> **Activity**: Output the records below verbatim, minus the pictures.

##########

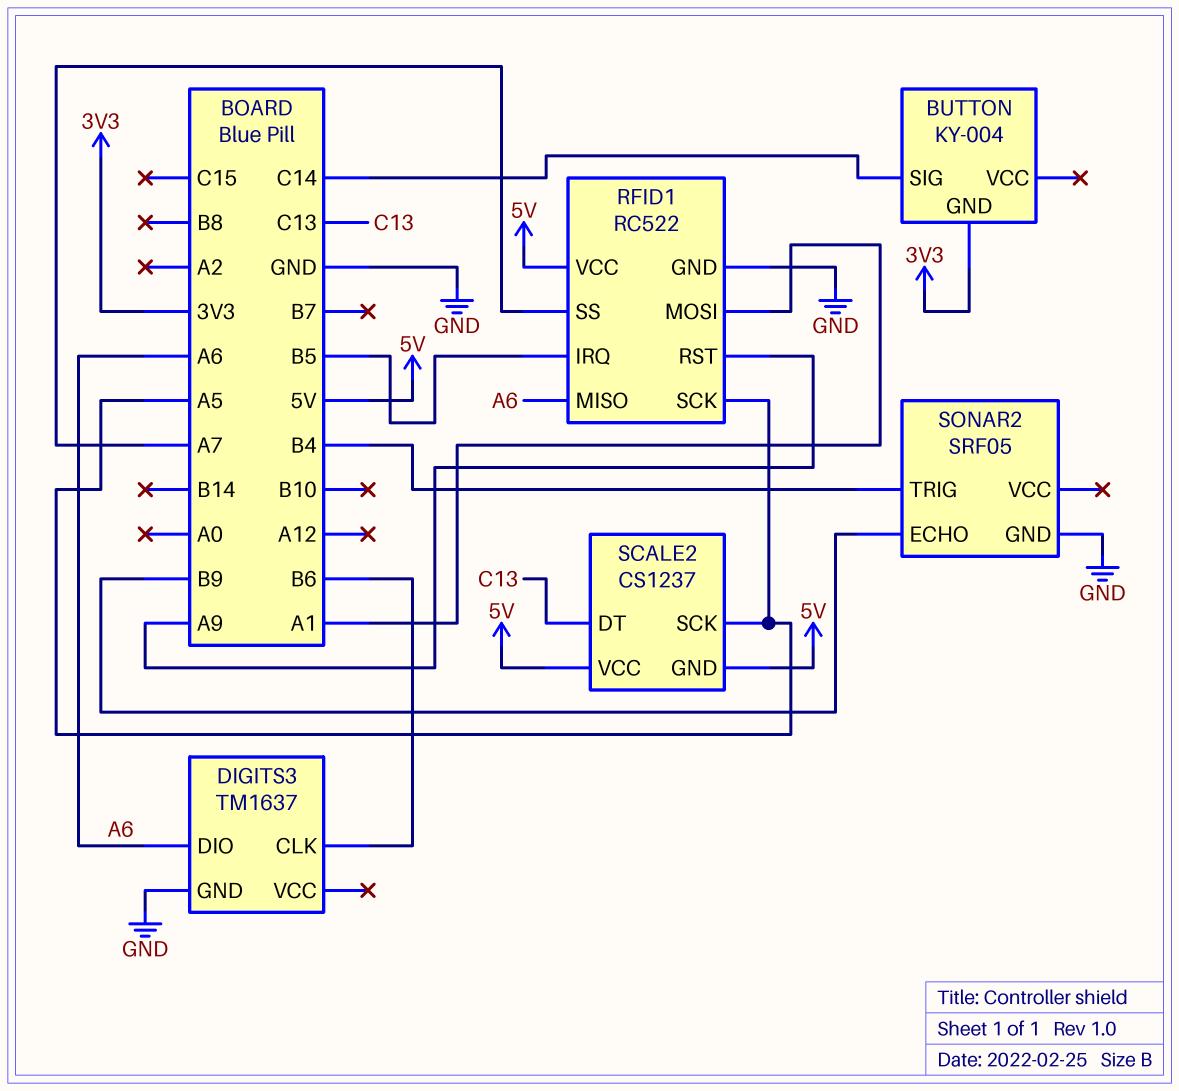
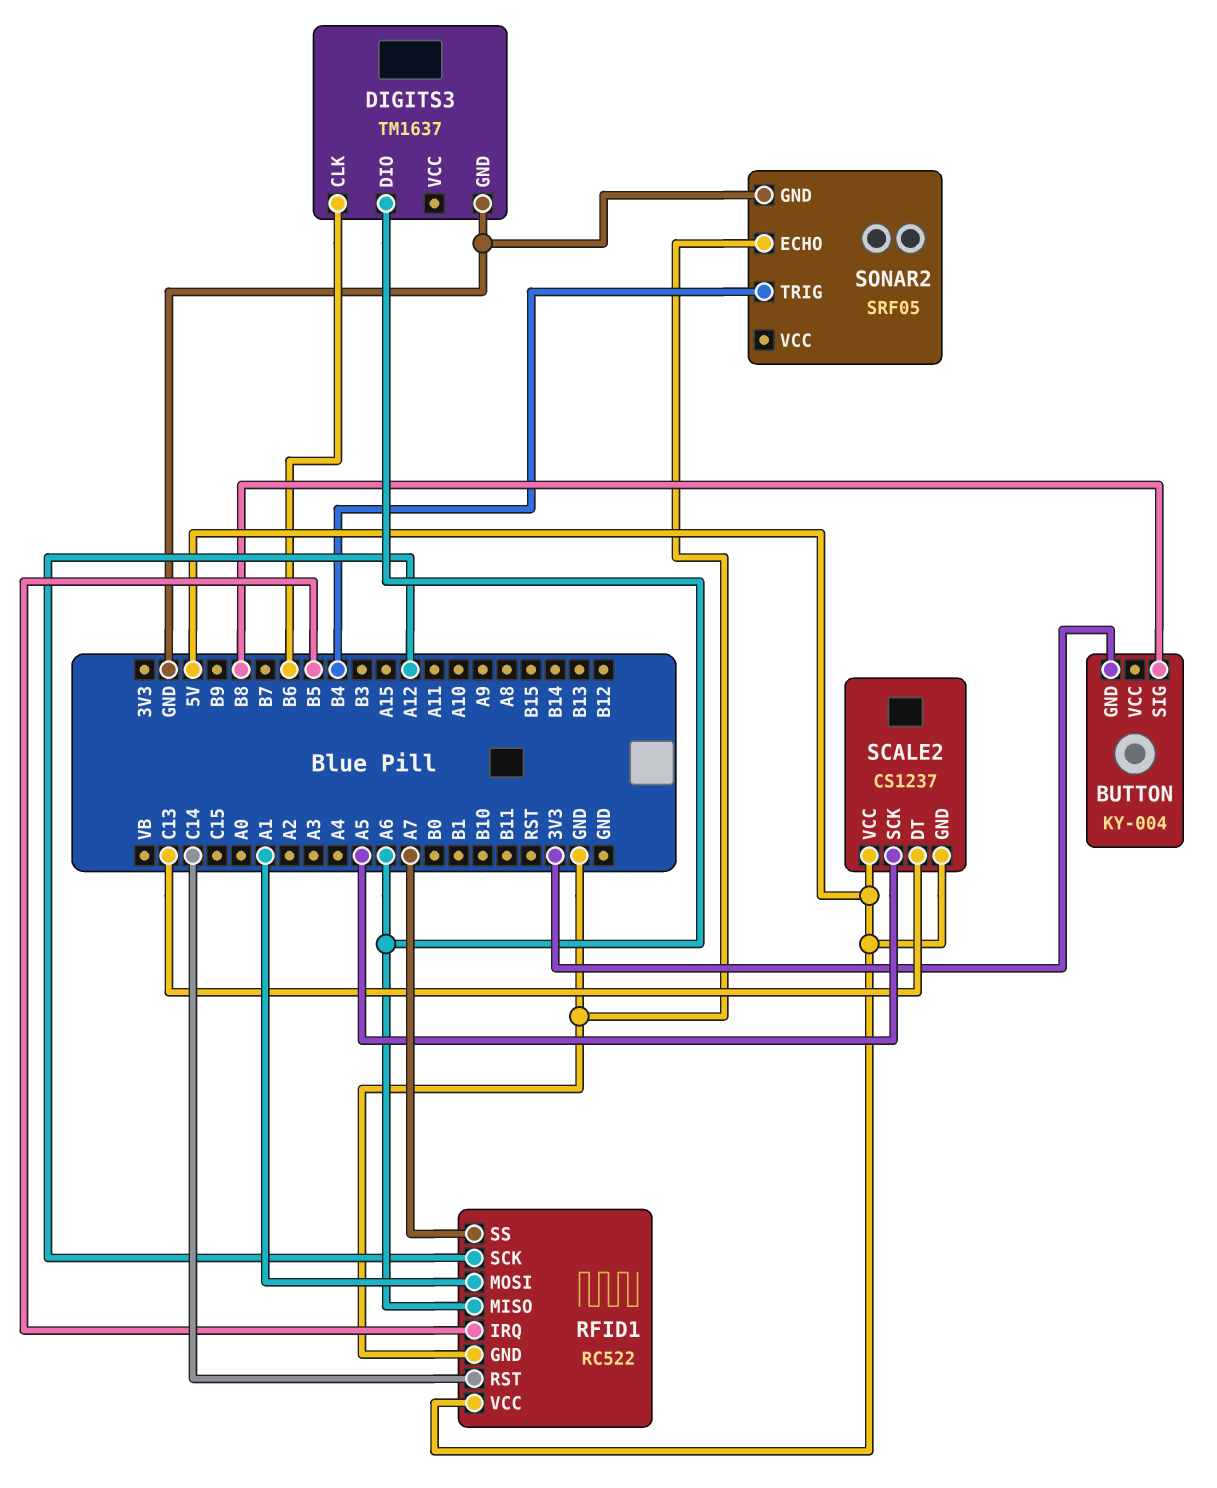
BUTTON pin SIG: C14 -> B8
RFID1 pin RST: A9 -> C14
RFID1 pin SCK: A5 -> A12
SONAR2 pin ECHO: B9 -> GND

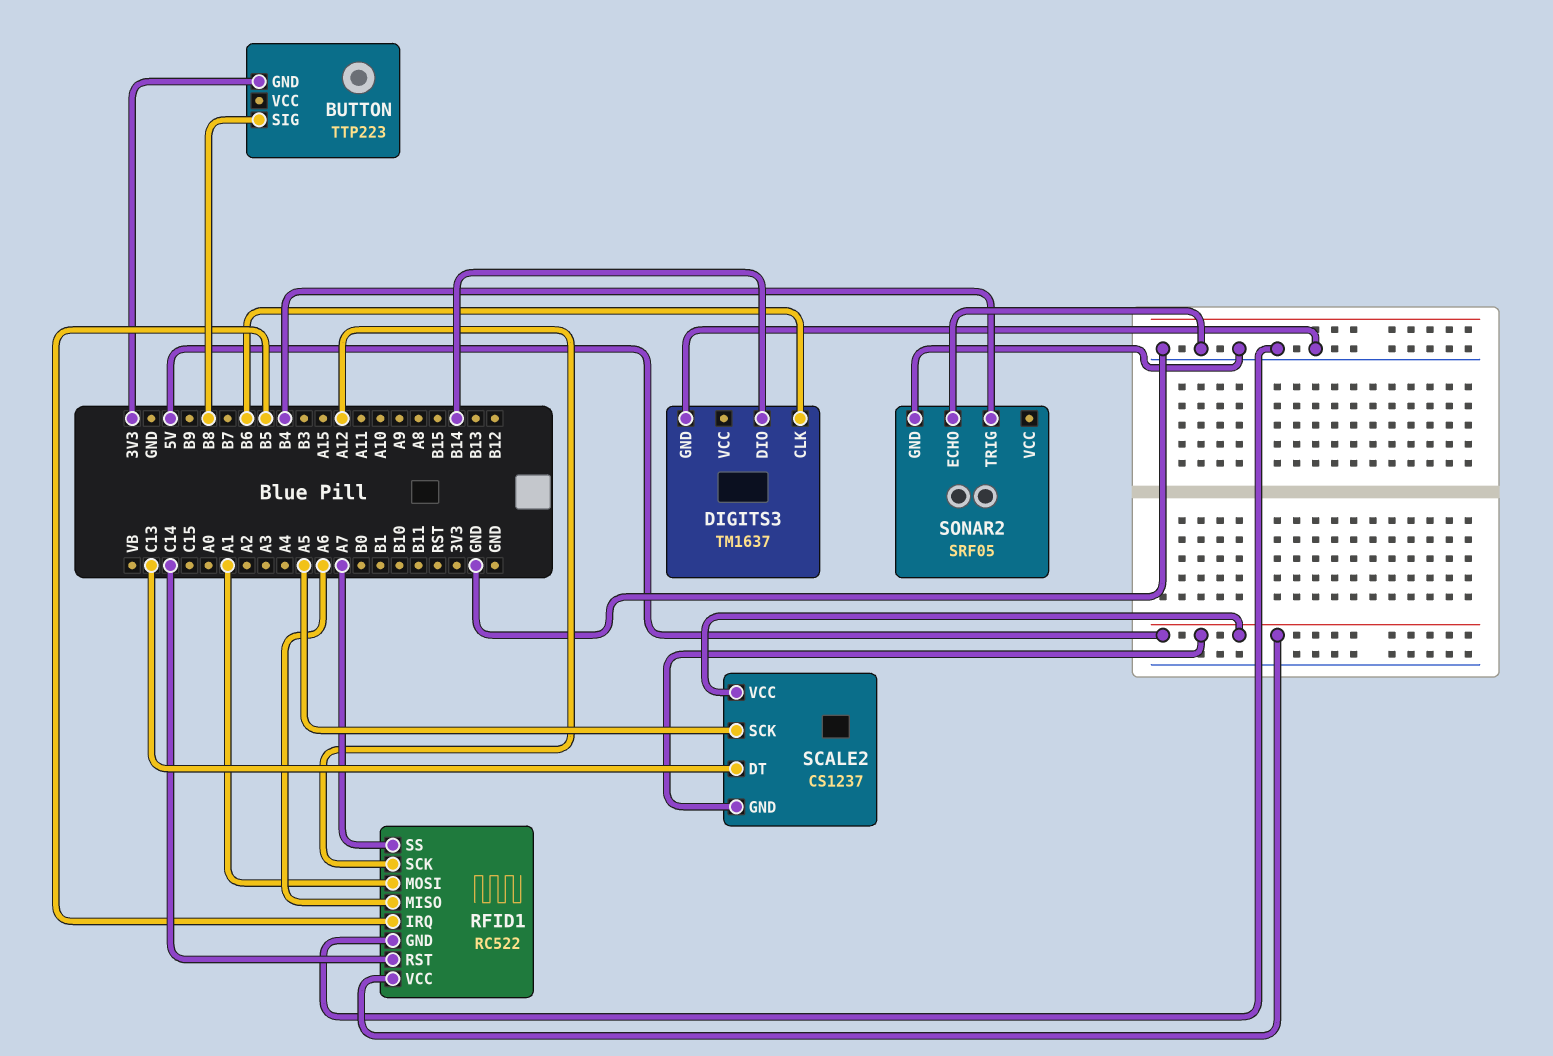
BUTTON: KY-004 -> TTP223
DIGITS3 pin DIO: A6 -> B14

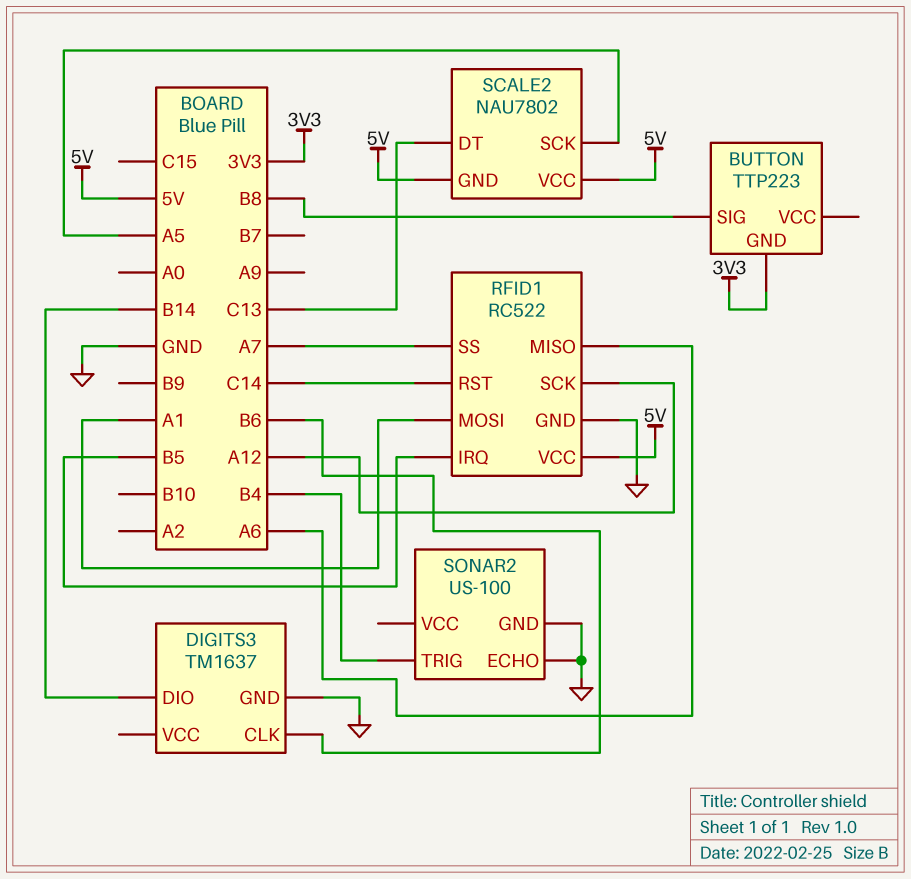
SCALE2: CS1237 -> NAU7802
SONAR2: SRF05 -> US-100

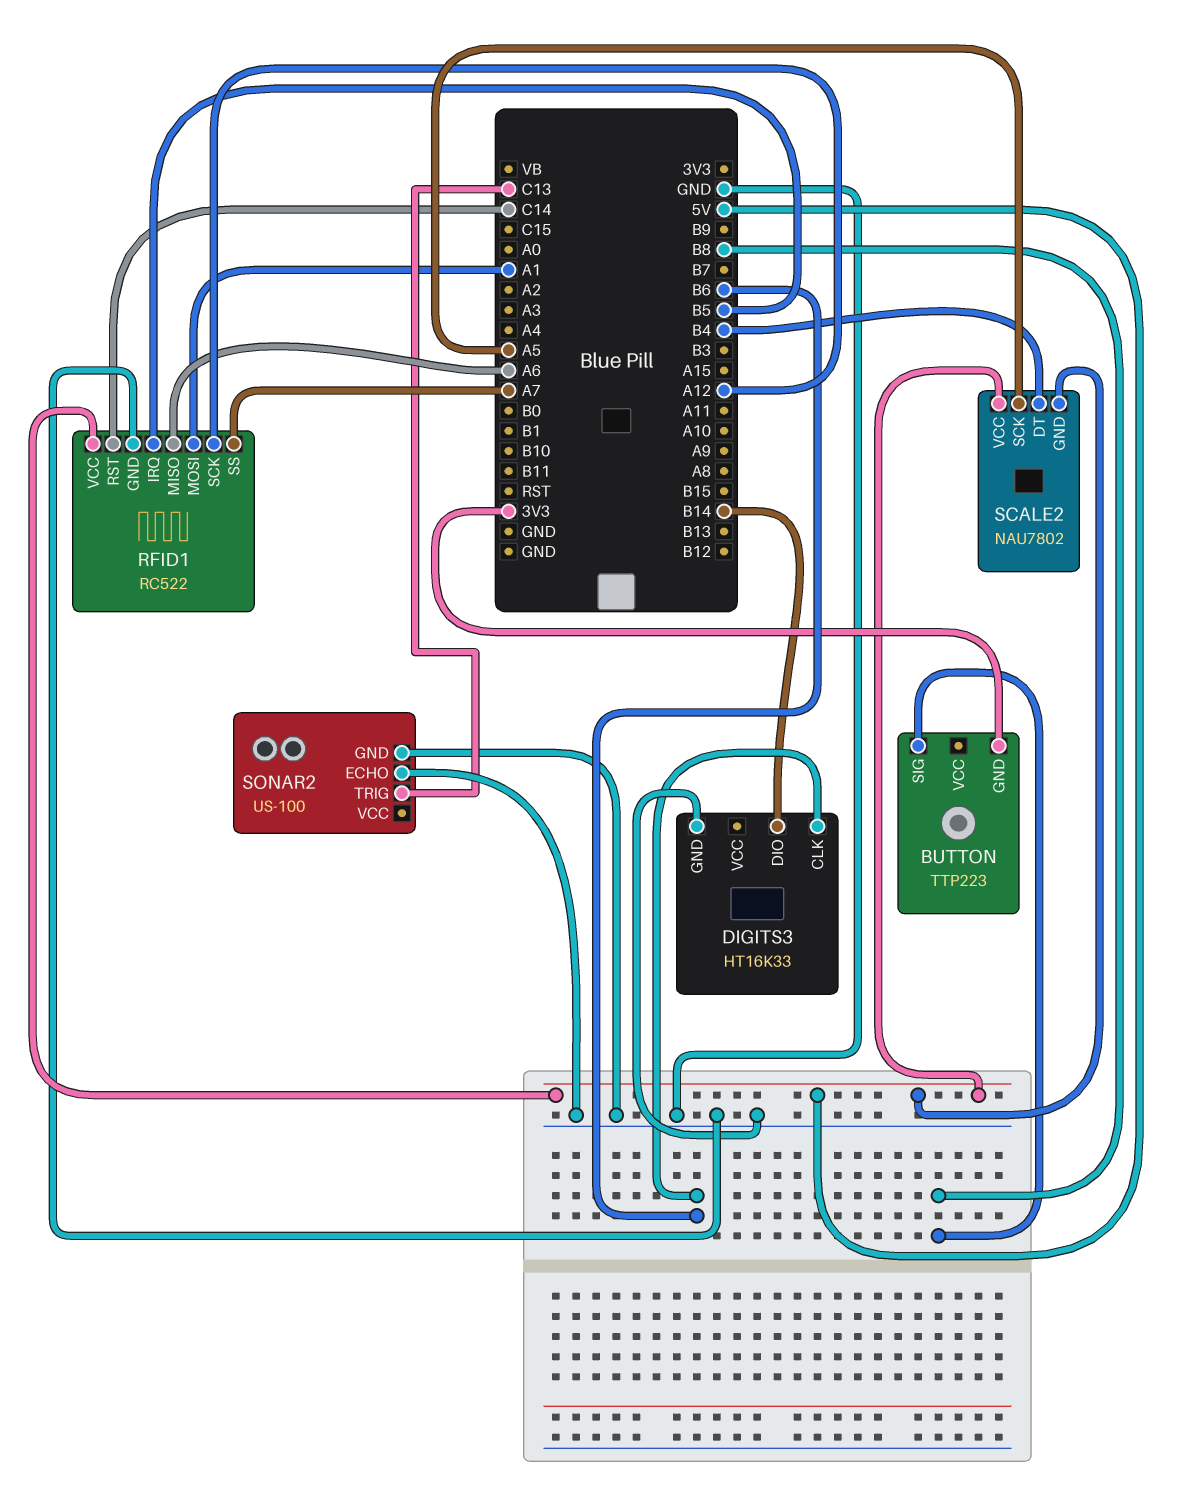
DIGITS3: TM1637 -> HT16K33
SCALE2 pin DT: C13 -> B4
SONAR2 pin TRIG: B4 -> C13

##########

> **Response**:
BUTTON pin SIG: C14 -> B8
RFID1 pin RST: A9 -> C14
RFID1 pin SCK: A5 -> A12
SONAR2 pin ECHO: B9 -> GND

BUTTON: KY-004 -> TTP223
DIGITS3 pin DIO: A6 -> B14

SCALE2: CS1237 -> NAU7802
SONAR2: SRF05 -> US-100

DIGITS3: TM1637 -> HT16K33
SCALE2 pin DT: C13 -> B4
SONAR2 pin TRIG: B4 -> C13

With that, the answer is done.